*WHAT YOU SHOULD DO*.
Restate the listing below word for word, pictures excluded.

*AVAILABLE DATA*.
□ □ □ □ □
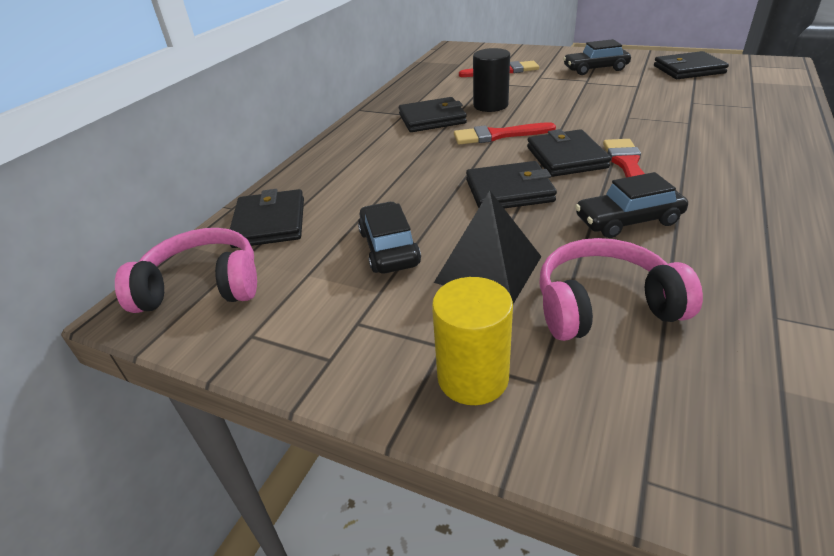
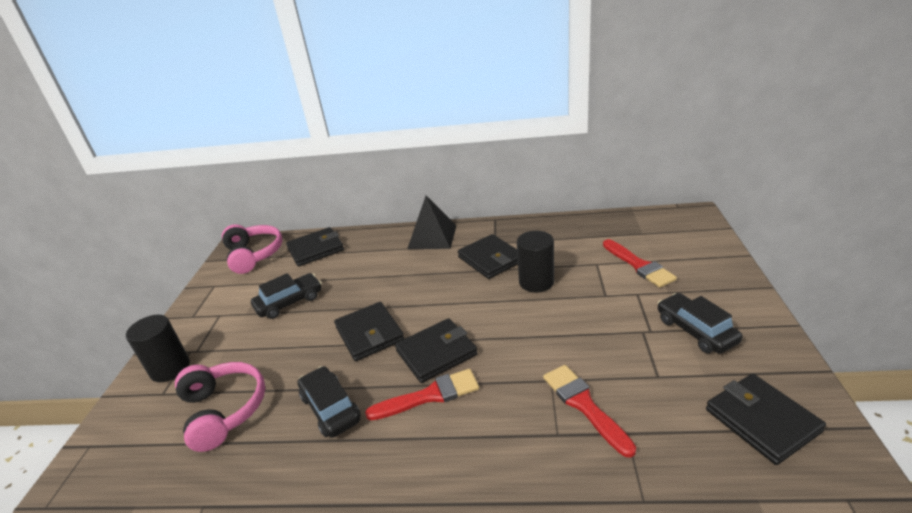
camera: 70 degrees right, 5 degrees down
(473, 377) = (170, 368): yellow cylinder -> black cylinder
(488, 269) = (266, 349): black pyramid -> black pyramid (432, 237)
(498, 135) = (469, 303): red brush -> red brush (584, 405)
□ □ □ □ □
*RESULT OF THIS EXERCISE*.
camera: 70 degrees right, 5 degrees down
(473, 377) = (170, 368): yellow cylinder -> black cylinder
(488, 269) = (266, 349): black pyramid -> black pyramid (432, 237)
(498, 135) = (469, 303): red brush -> red brush (584, 405)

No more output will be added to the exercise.